• GOAL OF THE EXERCISE: Your reply should be the entries, output word for word, with each picture omitted.

************

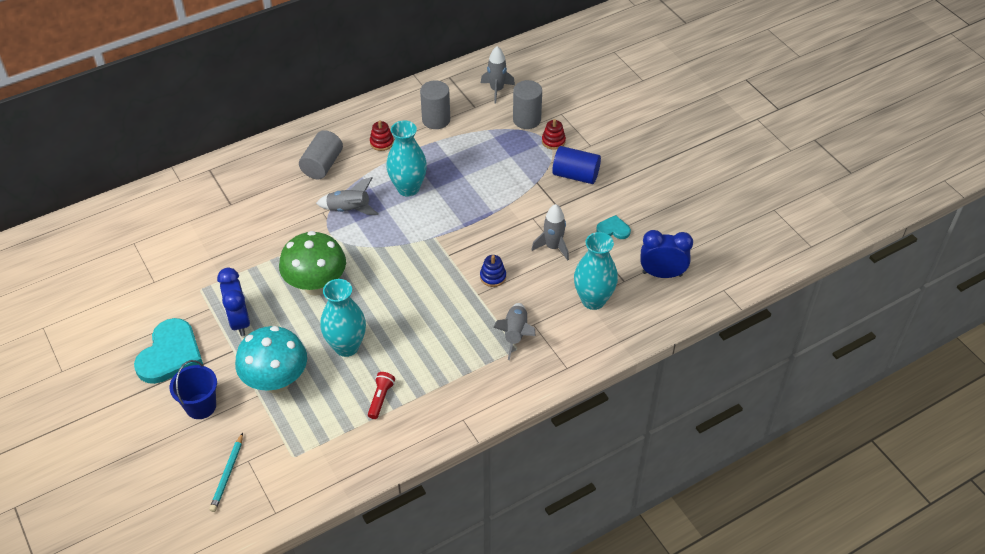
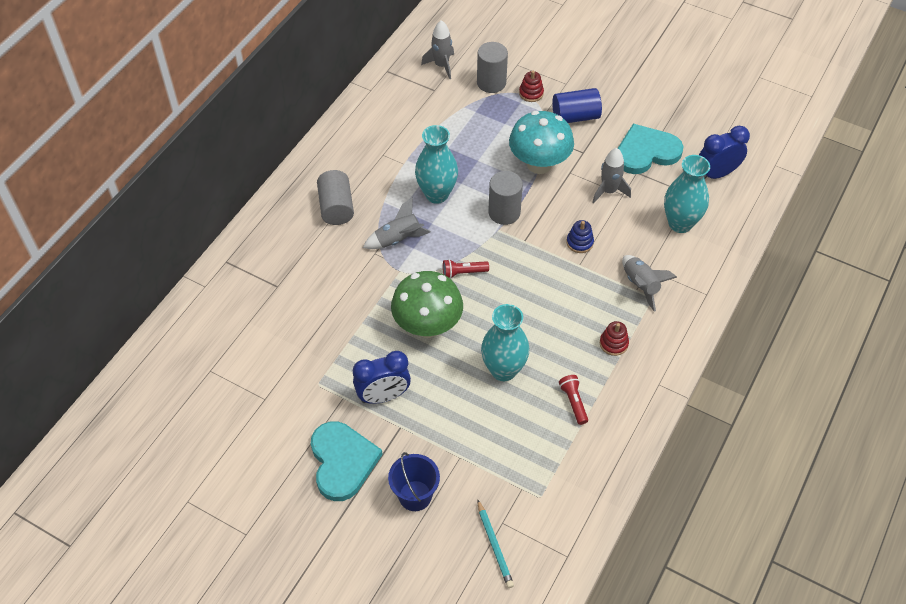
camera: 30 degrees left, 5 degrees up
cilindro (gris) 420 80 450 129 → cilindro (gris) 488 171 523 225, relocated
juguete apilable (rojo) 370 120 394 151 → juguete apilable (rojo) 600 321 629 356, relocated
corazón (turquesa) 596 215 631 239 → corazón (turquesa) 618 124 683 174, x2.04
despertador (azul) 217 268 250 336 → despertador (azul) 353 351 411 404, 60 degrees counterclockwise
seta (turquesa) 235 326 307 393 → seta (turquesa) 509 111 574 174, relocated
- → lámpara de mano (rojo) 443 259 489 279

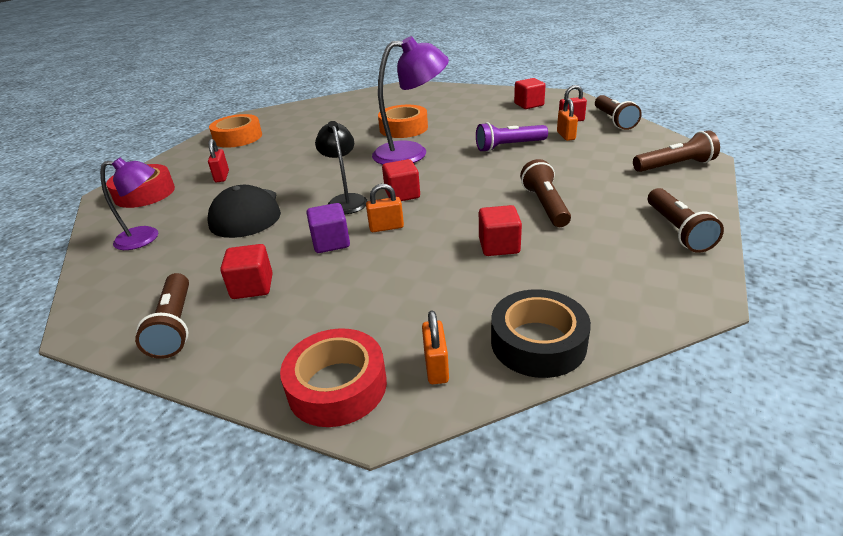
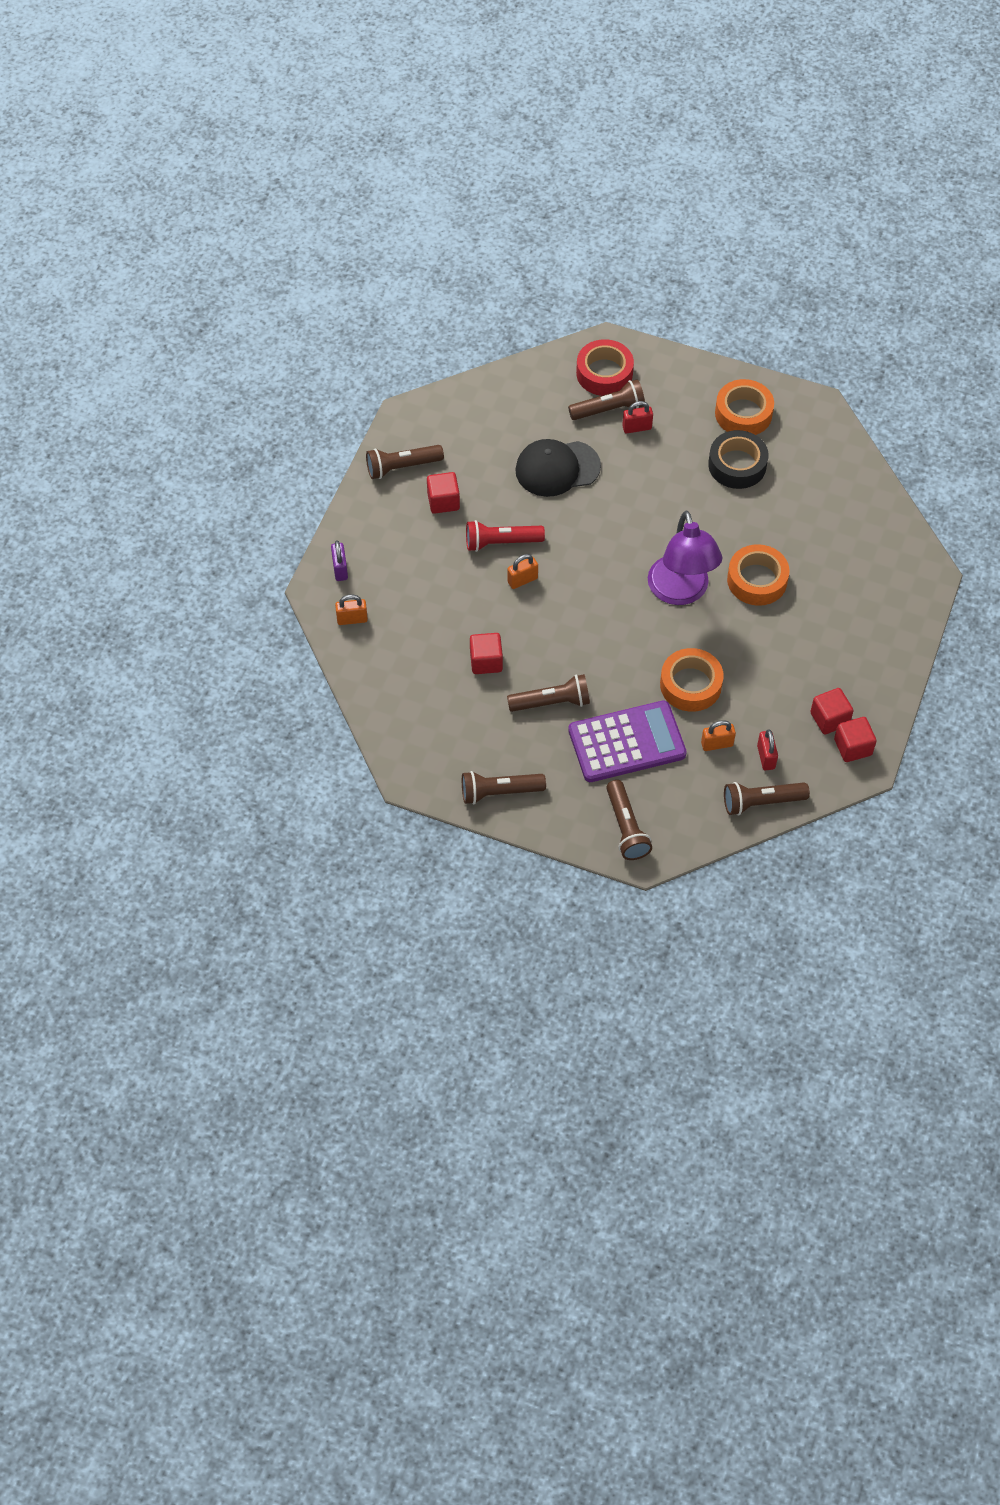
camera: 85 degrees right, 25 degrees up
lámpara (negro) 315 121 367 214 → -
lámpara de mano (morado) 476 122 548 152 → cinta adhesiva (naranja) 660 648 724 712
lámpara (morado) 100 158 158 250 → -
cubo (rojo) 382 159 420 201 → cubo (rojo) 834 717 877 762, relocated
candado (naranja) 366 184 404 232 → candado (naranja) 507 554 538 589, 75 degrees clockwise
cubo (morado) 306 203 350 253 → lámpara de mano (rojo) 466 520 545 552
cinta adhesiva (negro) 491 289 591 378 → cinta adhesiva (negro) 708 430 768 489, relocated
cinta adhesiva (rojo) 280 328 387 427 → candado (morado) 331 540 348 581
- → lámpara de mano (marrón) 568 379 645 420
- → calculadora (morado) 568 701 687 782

************

• RESPONSE AREA:
camera: 30 degrees left, 5 degrees up
cilindro (gris) 420 80 450 129 → cilindro (gris) 488 171 523 225, relocated
juguete apilable (rojo) 370 120 394 151 → juguete apilable (rojo) 600 321 629 356, relocated
corazón (turquesa) 596 215 631 239 → corazón (turquesa) 618 124 683 174, x2.04
despertador (azul) 217 268 250 336 → despertador (azul) 353 351 411 404, 60 degrees counterclockwise
seta (turquesa) 235 326 307 393 → seta (turquesa) 509 111 574 174, relocated
- → lámpara de mano (rojo) 443 259 489 279

camera: 85 degrees right, 25 degrees up
lámpara (negro) 315 121 367 214 → -
lámpara de mano (morado) 476 122 548 152 → cinta adhesiva (naranja) 660 648 724 712
lámpara (morado) 100 158 158 250 → -
cubo (rojo) 382 159 420 201 → cubo (rojo) 834 717 877 762, relocated
candado (naranja) 366 184 404 232 → candado (naranja) 507 554 538 589, 75 degrees clockwise
cubo (morado) 306 203 350 253 → lámpara de mano (rojo) 466 520 545 552
cinta adhesiva (negro) 491 289 591 378 → cinta adhesiva (negro) 708 430 768 489, relocated
cinta adhesiva (rojo) 280 328 387 427 → candado (morado) 331 540 348 581
- → lámpara de mano (marrón) 568 379 645 420
- → calculadora (morado) 568 701 687 782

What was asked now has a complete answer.